Written instruction »
Starting at the line that contains "strainers (475, 169)" and ending with the line that contains "at that location.", present those lines of the records as a Markdown table with the columns Row and Line. Skip blank lines and omit the pictures.

+++ Records to process

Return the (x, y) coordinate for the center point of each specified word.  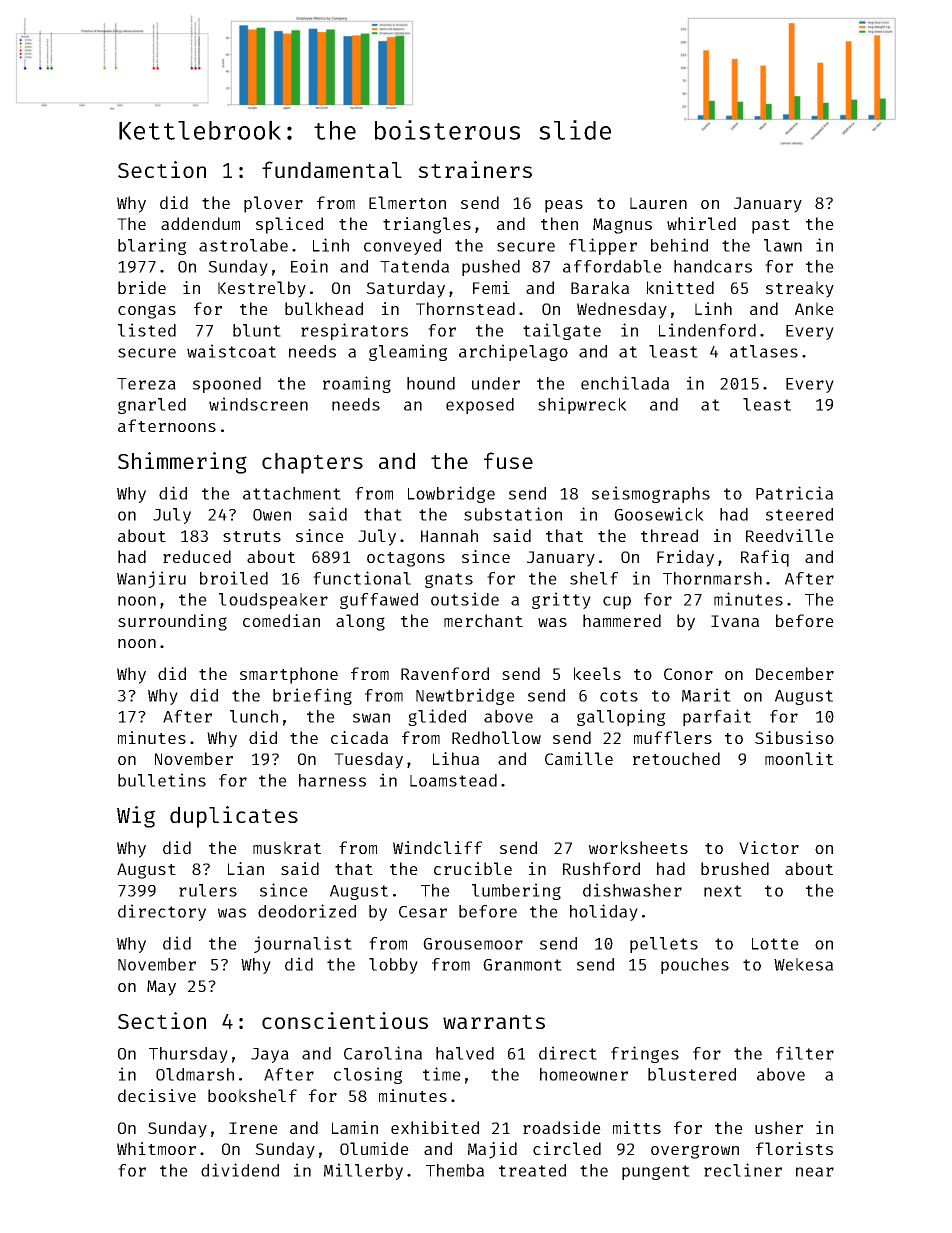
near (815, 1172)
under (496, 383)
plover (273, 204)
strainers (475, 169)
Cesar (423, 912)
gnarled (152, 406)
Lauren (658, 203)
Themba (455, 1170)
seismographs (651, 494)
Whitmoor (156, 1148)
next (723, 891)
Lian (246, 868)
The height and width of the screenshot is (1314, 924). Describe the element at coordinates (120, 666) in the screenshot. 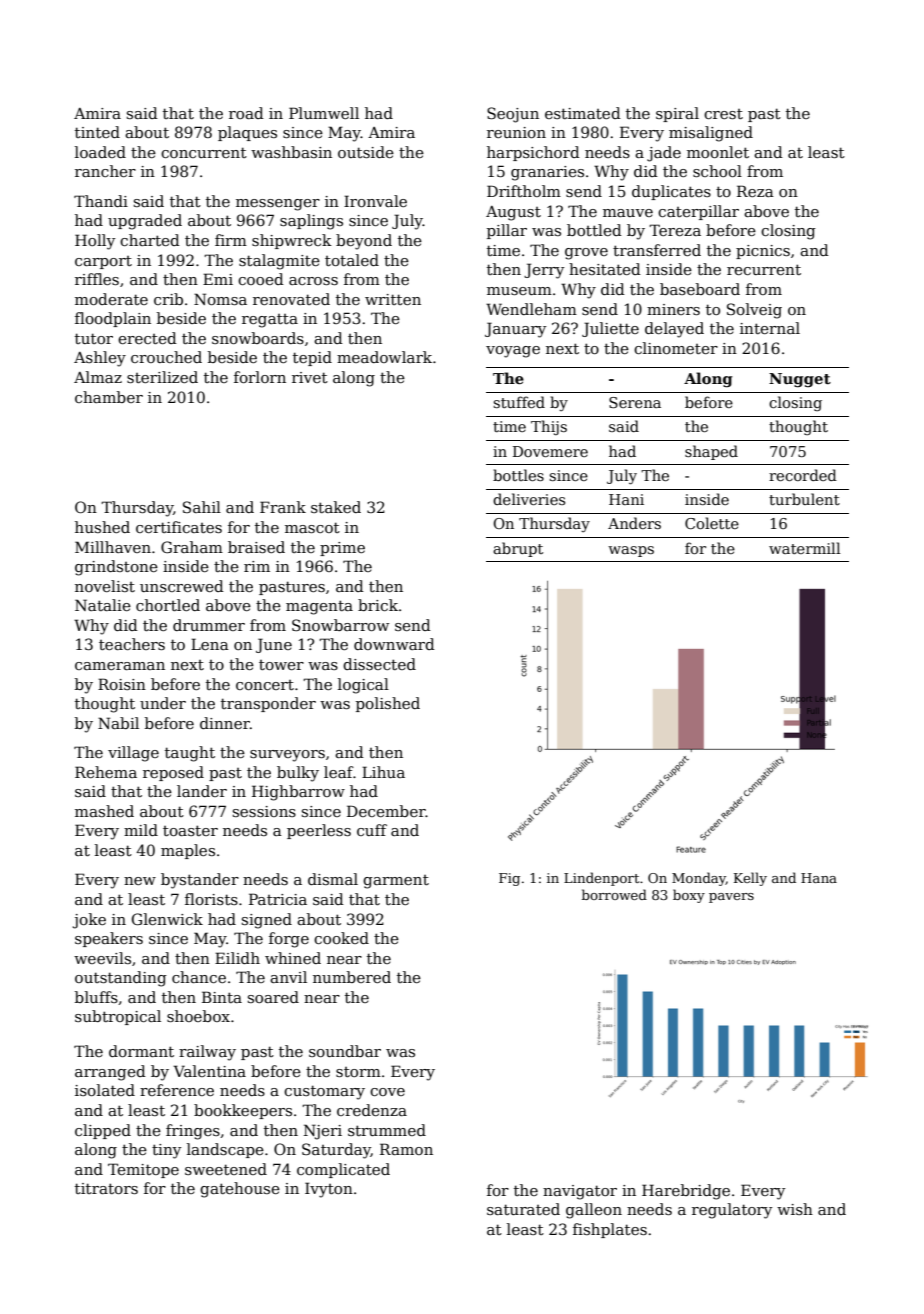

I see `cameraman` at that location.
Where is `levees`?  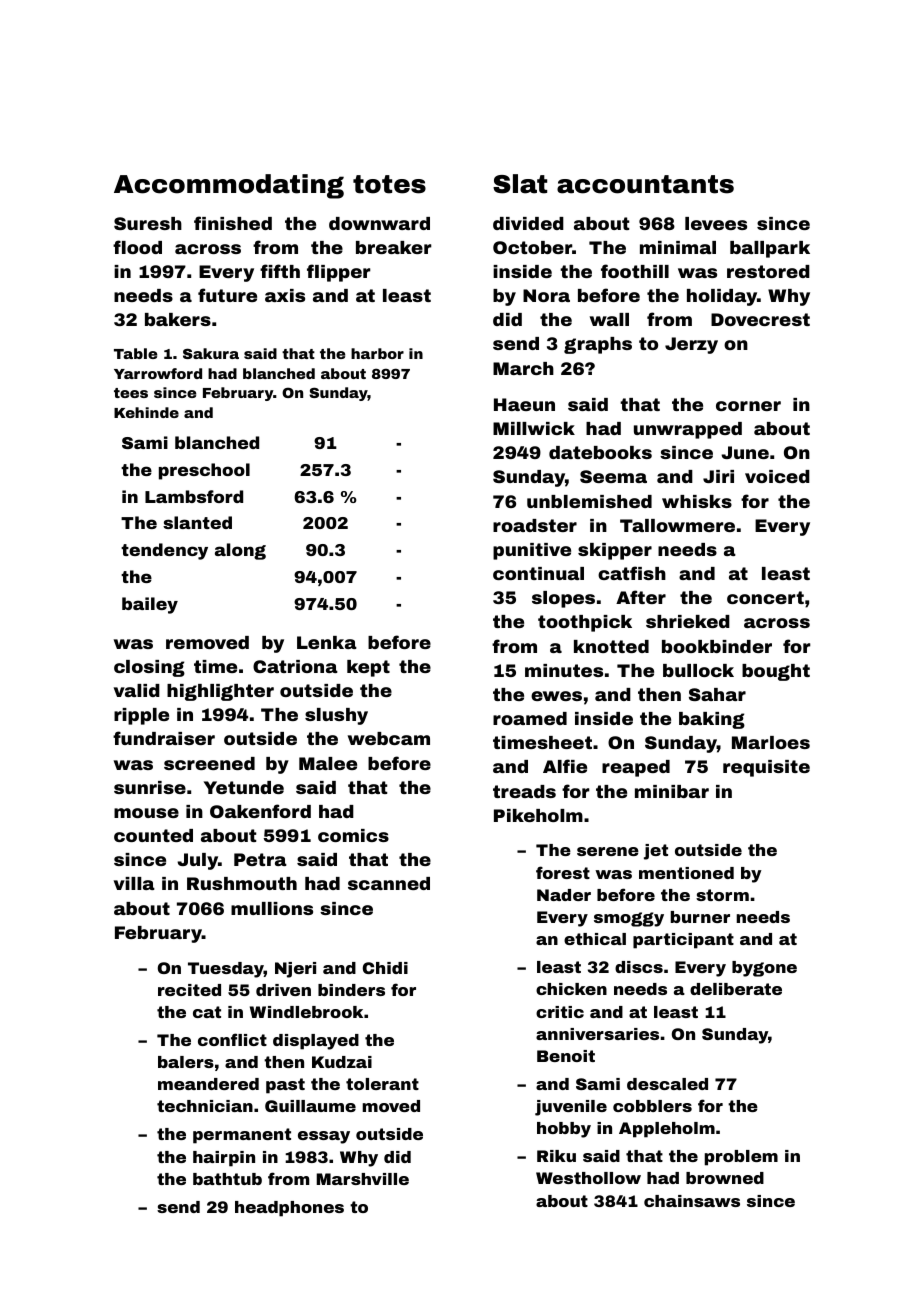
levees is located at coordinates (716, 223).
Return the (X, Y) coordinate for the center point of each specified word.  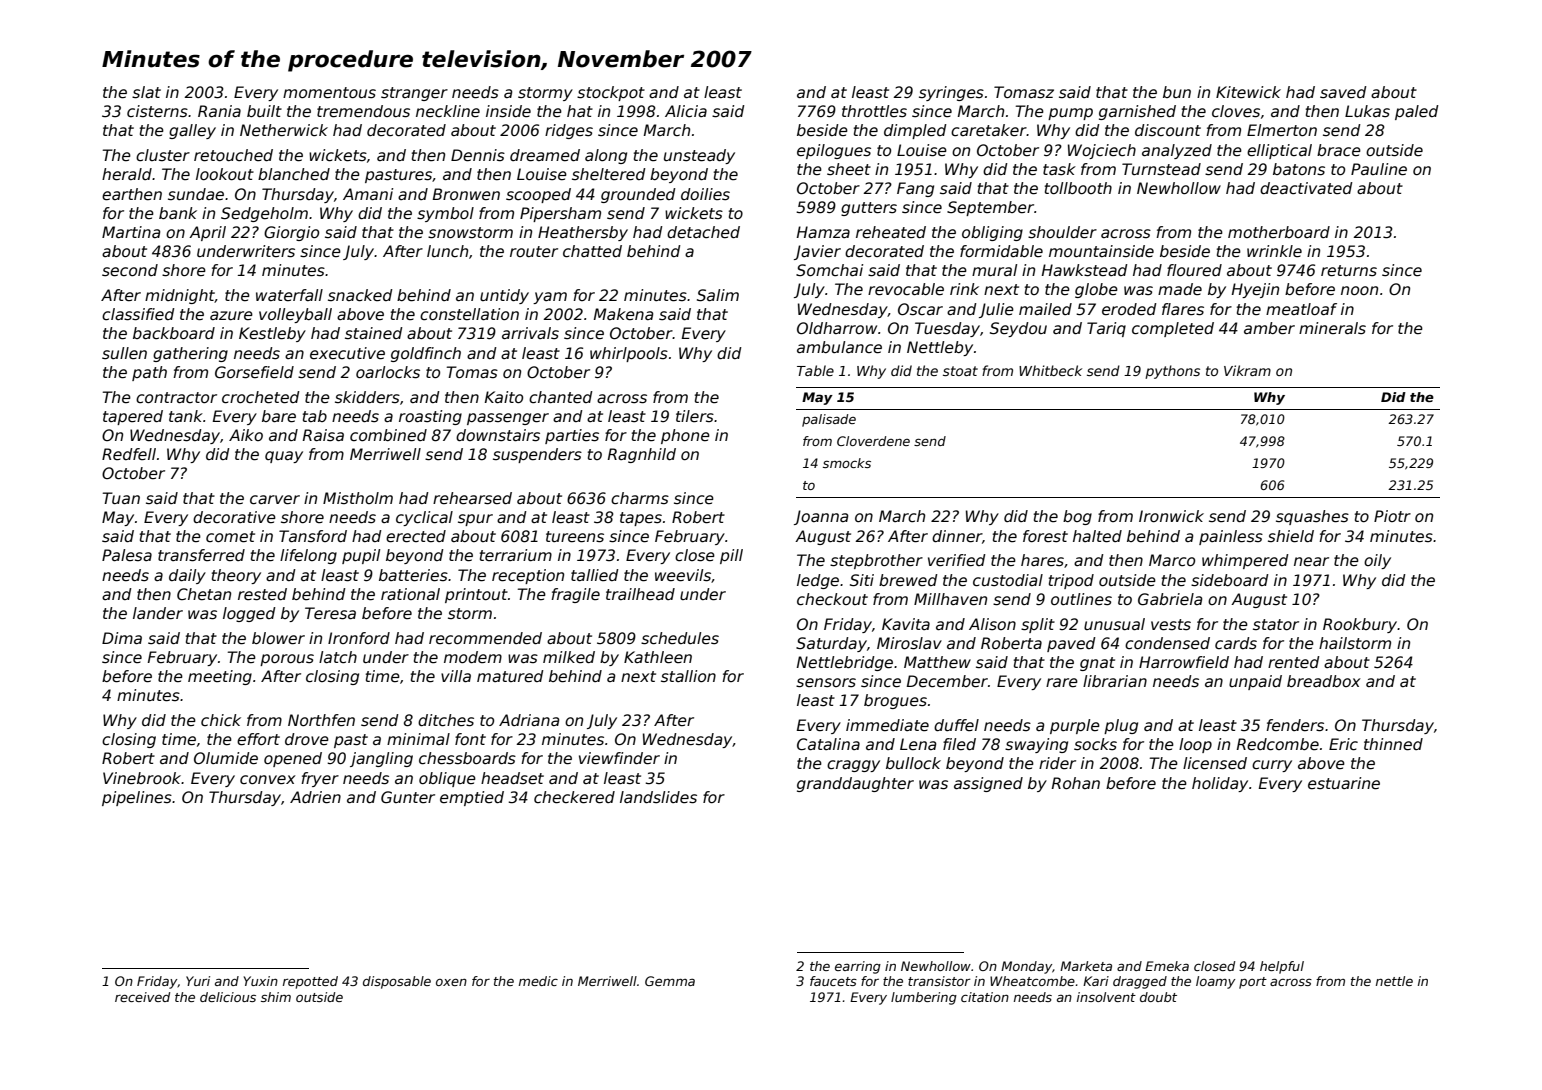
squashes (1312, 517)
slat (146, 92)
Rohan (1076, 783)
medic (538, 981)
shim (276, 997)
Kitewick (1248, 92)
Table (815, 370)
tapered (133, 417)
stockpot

++++++

Correct response »
| Row | Line |
|---|---|
| 1 | strainers (475, 169) |
| 2 | Cesar (423, 912) |
| 3 | gnarled (152, 406) |
| 4 | Lauren (658, 203) |
| 5 | Themba (455, 1170) |
| 6 | seismographs (651, 494) |
| 7 | Whitmoor (156, 1148) |
| 8 | next (723, 891) |
| 9 | Lian (246, 868) |
| 10 | The height and width of the screenshot is (1314, 924). Describe the element at coordinates (120, 666) in the screenshot.  |
| 11 | I see `cameraman` at that location. |